* AVAILABLE RECORDS *
╔══

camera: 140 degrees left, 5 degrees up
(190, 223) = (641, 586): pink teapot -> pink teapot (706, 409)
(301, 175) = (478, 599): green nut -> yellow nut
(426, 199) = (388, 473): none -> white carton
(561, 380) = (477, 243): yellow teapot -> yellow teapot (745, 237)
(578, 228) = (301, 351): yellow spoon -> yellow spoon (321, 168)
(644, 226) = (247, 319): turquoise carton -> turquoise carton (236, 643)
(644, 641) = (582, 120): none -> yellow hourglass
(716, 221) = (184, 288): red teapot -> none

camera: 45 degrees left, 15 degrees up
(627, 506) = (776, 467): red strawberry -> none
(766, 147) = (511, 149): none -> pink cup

╚══
╔══

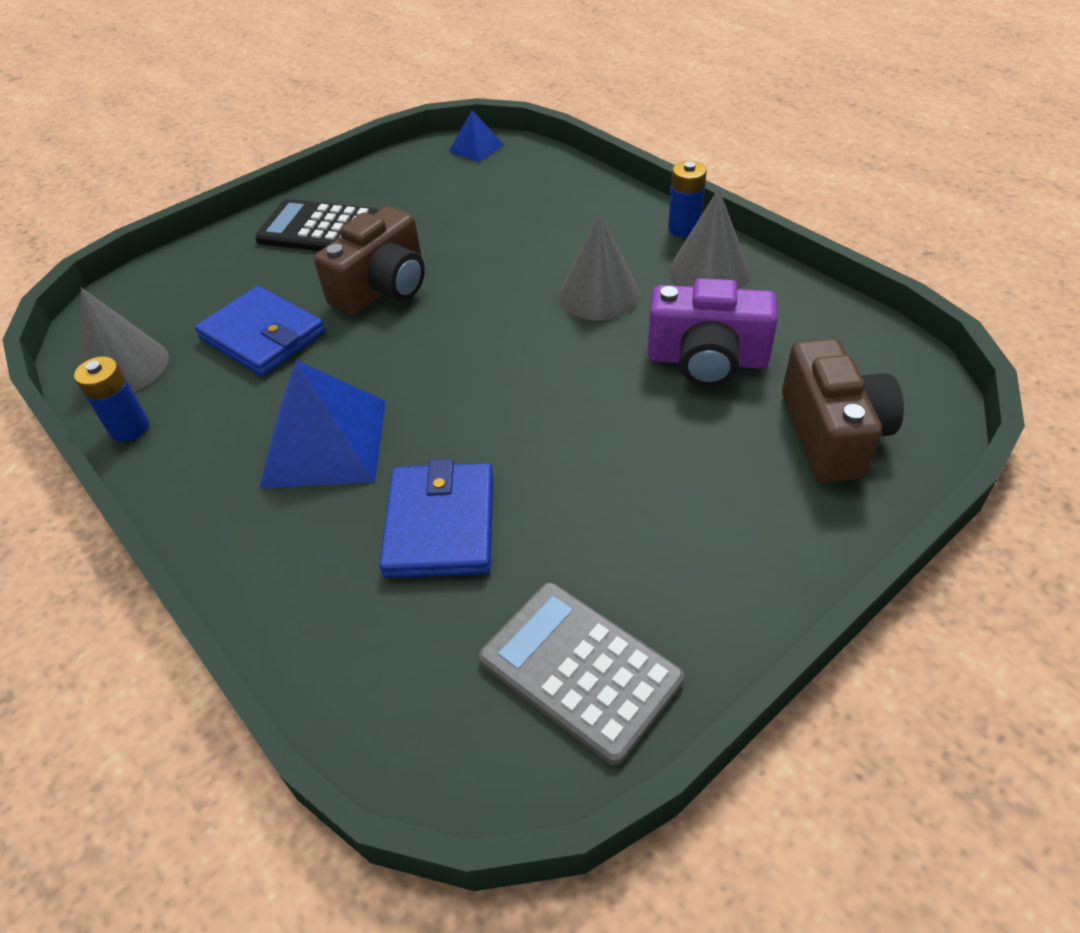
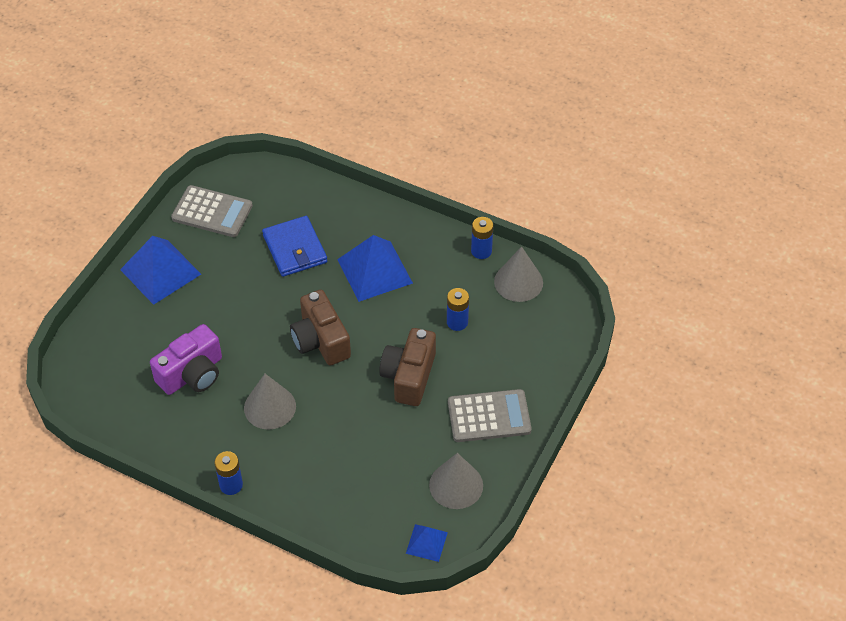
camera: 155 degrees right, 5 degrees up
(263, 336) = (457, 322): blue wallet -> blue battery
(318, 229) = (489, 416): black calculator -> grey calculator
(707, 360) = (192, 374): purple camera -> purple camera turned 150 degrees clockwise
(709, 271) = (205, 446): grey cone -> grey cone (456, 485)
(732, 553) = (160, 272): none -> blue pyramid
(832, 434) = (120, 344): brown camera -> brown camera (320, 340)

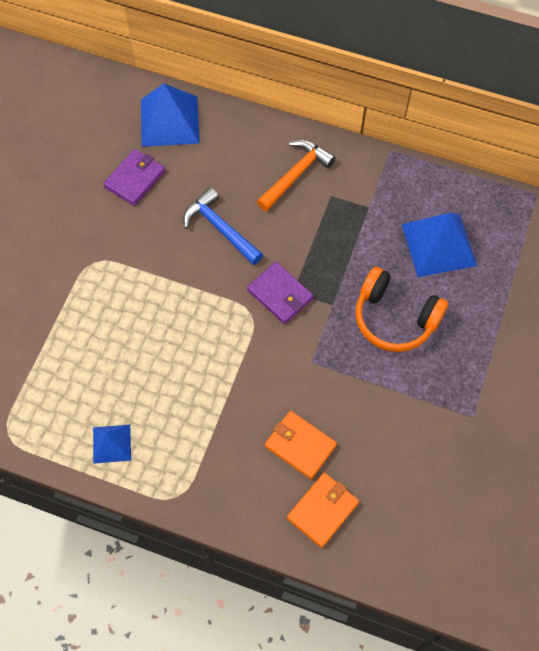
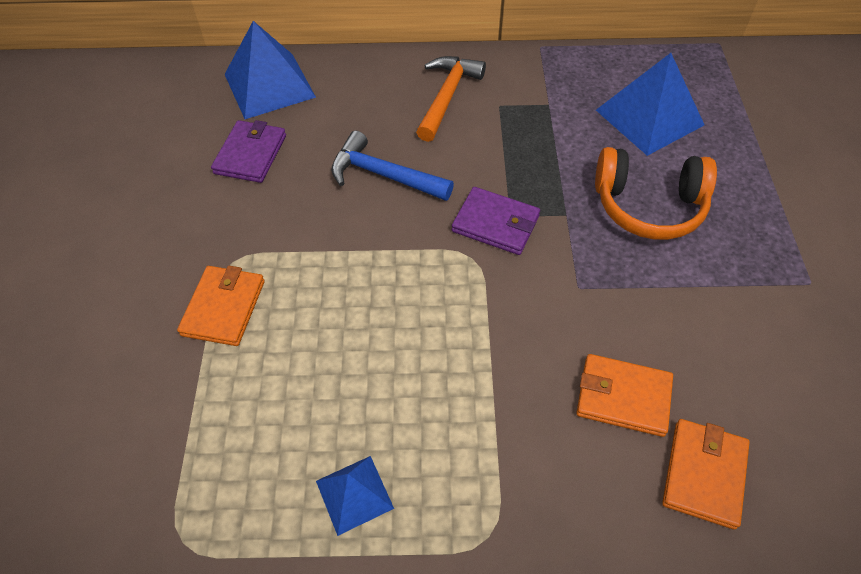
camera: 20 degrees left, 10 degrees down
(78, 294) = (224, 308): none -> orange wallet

╚══
╔══

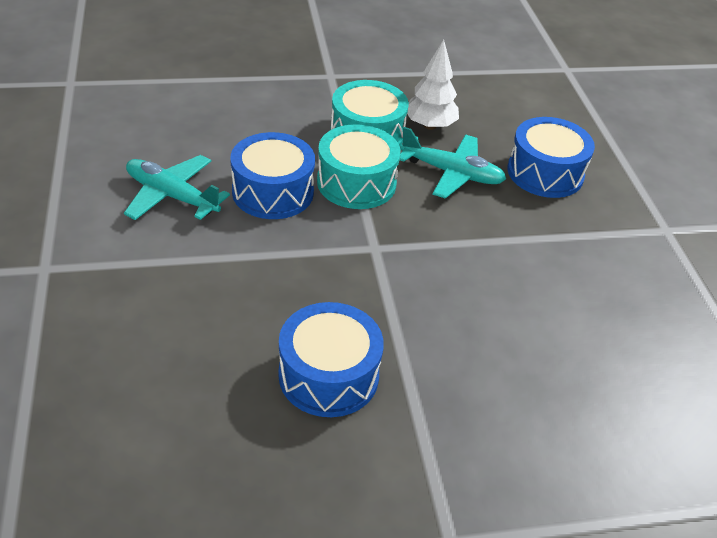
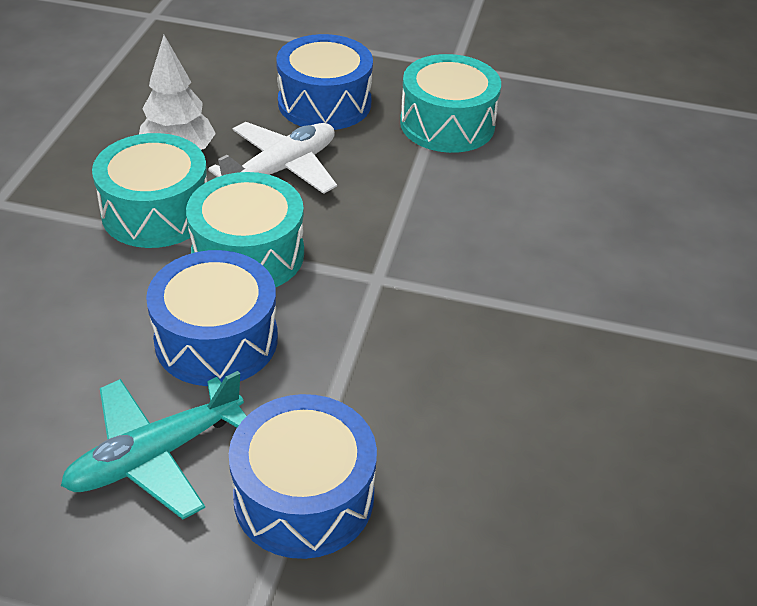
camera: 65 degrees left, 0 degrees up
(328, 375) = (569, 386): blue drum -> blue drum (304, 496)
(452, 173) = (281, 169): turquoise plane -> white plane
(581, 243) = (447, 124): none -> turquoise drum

╚══

* YOUR TASK *
Copy every line of the data where "camera" is found.

* WRITTEN SOLUTION *
camera: 140 degrees left, 5 degrees up
camera: 45 degrees left, 15 degrees up
camera: 155 degrees right, 5 degrees up
(707, 360) = (192, 374): purple camera -> purple camera turned 150 degrees clockwise
(832, 434) = (120, 344): brown camera -> brown camera (320, 340)
camera: 20 degrees left, 10 degrees down
camera: 65 degrees left, 0 degrees up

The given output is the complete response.